Work to be completed:
Repeat the entries that follow from start to finish, keeping every character.

Supplied data:
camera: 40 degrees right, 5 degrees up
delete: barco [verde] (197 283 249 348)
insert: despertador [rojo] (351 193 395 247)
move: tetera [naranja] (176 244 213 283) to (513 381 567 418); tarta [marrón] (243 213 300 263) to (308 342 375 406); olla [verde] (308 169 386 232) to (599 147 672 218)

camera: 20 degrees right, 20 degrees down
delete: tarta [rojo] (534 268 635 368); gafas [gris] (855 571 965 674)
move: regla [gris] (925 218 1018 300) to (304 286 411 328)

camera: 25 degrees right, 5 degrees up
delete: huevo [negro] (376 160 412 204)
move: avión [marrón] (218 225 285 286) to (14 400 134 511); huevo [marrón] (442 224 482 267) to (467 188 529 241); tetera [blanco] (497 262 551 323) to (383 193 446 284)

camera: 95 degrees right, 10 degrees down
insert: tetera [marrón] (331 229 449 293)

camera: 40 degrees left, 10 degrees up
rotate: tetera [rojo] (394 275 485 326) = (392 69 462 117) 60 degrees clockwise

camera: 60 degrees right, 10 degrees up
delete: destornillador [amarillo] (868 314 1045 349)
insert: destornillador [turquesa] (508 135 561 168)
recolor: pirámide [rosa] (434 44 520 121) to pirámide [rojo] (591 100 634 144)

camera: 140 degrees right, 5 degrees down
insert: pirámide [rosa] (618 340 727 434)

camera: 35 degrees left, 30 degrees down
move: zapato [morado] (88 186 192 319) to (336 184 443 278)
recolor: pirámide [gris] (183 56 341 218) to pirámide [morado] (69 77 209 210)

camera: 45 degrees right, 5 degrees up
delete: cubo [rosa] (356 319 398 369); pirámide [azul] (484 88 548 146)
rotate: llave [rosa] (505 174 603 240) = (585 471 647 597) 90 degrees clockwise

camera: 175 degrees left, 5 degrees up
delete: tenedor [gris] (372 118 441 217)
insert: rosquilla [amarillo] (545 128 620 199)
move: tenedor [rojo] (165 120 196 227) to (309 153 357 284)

Exercise response:
camera: 40 degrees right, 5 degrees up
delete: barco [verde] (197 283 249 348)
insert: despertador [rojo] (351 193 395 247)
move: tetera [naranja] (176 244 213 283) to (513 381 567 418); tarta [marrón] (243 213 300 263) to (308 342 375 406); olla [verde] (308 169 386 232) to (599 147 672 218)

camera: 20 degrees right, 20 degrees down
delete: tarta [rojo] (534 268 635 368); gafas [gris] (855 571 965 674)
move: regla [gris] (925 218 1018 300) to (304 286 411 328)

camera: 25 degrees right, 5 degrees up
delete: huevo [negro] (376 160 412 204)
move: avión [marrón] (218 225 285 286) to (14 400 134 511); huevo [marrón] (442 224 482 267) to (467 188 529 241); tetera [blanco] (497 262 551 323) to (383 193 446 284)

camera: 95 degrees right, 10 degrees down
insert: tetera [marrón] (331 229 449 293)

camera: 40 degrees left, 10 degrees up
rotate: tetera [rojo] (394 275 485 326) = (392 69 462 117) 60 degrees clockwise

camera: 60 degrees right, 10 degrees up
delete: destornillador [amarillo] (868 314 1045 349)
insert: destornillador [turquesa] (508 135 561 168)
recolor: pirámide [rosa] (434 44 520 121) to pirámide [rojo] (591 100 634 144)

camera: 140 degrees right, 5 degrees down
insert: pirámide [rosa] (618 340 727 434)

camera: 35 degrees left, 30 degrees down
move: zapato [morado] (88 186 192 319) to (336 184 443 278)
recolor: pirámide [gris] (183 56 341 218) to pirámide [morado] (69 77 209 210)

camera: 45 degrees right, 5 degrees up
delete: cubo [rosa] (356 319 398 369); pirámide [azul] (484 88 548 146)
rotate: llave [rosa] (505 174 603 240) = (585 471 647 597) 90 degrees clockwise

camera: 175 degrees left, 5 degrees up
delete: tenedor [gris] (372 118 441 217)
insert: rosquilla [amarillo] (545 128 620 199)
move: tenedor [rojo] (165 120 196 227) to (309 153 357 284)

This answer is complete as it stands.